◆ **EXERCISE DETAILS**
Report every line of the records that contains the word "TEMP".

◆ **SOURCE MATERIAL**
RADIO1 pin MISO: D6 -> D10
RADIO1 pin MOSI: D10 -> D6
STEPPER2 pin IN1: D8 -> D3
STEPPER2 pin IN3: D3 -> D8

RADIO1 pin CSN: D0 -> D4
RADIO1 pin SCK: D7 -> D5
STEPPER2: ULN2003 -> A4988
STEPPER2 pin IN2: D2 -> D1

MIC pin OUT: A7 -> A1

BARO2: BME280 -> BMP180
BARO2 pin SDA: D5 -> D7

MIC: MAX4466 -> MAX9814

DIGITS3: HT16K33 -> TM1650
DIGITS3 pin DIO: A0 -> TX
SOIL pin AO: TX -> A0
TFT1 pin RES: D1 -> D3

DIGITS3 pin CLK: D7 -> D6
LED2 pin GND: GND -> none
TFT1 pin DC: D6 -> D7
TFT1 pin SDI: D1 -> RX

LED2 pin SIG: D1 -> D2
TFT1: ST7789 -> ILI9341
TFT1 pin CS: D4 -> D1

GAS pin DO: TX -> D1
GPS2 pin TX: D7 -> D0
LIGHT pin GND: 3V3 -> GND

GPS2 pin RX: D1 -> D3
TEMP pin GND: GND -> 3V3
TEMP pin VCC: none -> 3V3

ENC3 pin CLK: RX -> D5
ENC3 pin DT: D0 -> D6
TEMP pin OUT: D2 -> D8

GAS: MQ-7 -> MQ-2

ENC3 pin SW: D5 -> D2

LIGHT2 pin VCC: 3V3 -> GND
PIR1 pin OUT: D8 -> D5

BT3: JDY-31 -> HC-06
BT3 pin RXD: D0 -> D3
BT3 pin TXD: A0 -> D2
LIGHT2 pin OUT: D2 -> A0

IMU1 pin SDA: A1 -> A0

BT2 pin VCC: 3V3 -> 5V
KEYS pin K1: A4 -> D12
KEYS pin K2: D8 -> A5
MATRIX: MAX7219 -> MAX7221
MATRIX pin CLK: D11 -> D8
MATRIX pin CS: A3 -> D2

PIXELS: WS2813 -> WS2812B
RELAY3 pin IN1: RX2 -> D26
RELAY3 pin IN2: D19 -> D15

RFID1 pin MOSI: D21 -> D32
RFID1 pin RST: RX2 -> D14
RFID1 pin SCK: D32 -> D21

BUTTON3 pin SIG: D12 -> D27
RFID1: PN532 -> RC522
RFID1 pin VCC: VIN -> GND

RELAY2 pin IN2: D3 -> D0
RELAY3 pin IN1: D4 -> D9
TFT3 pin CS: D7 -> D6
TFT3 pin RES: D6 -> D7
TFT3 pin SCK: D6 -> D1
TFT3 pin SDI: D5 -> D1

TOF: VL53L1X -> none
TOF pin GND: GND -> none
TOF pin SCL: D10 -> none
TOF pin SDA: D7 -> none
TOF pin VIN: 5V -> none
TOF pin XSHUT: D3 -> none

◆ **YOUR RESPONSE**
TEMP pin GND: GND -> 3V3
TEMP pin VCC: none -> 3V3
TEMP pin OUT: D2 -> D8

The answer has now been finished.